DIRECTIONS: Check each line of the entries below for the string "cheese"; copy every line where it appears.

DATA FOR THIS TASK:
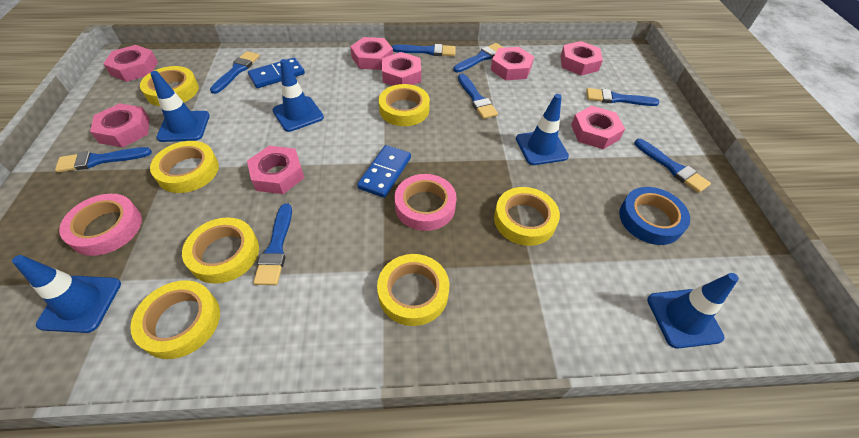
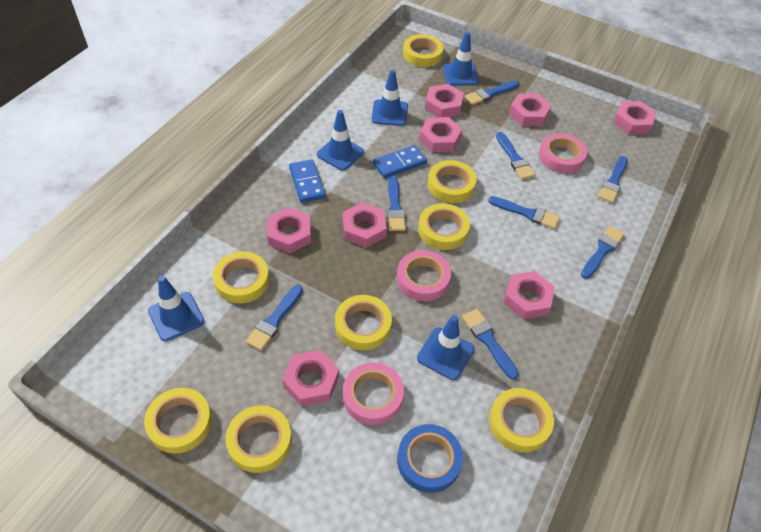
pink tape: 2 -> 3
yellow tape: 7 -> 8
---
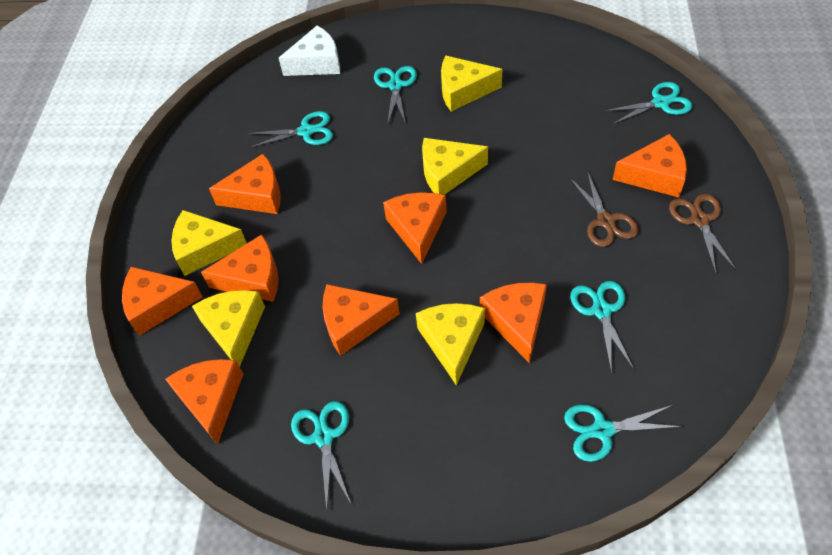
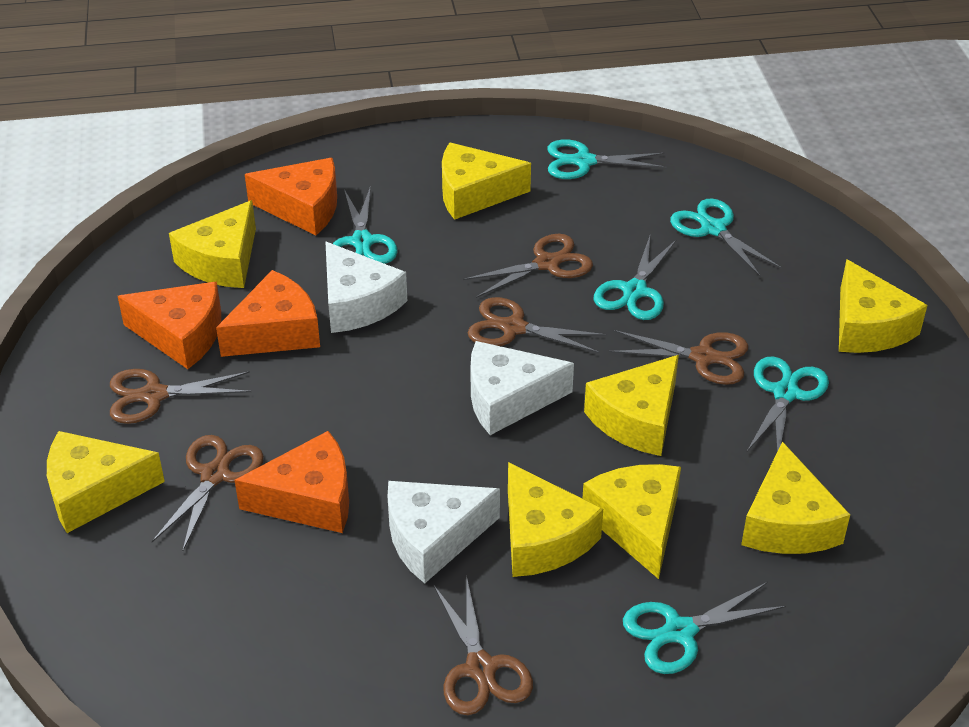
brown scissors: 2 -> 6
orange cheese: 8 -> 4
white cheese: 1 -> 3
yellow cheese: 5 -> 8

SOLUTION:
orange cheese: 8 -> 4
white cheese: 1 -> 3
yellow cheese: 5 -> 8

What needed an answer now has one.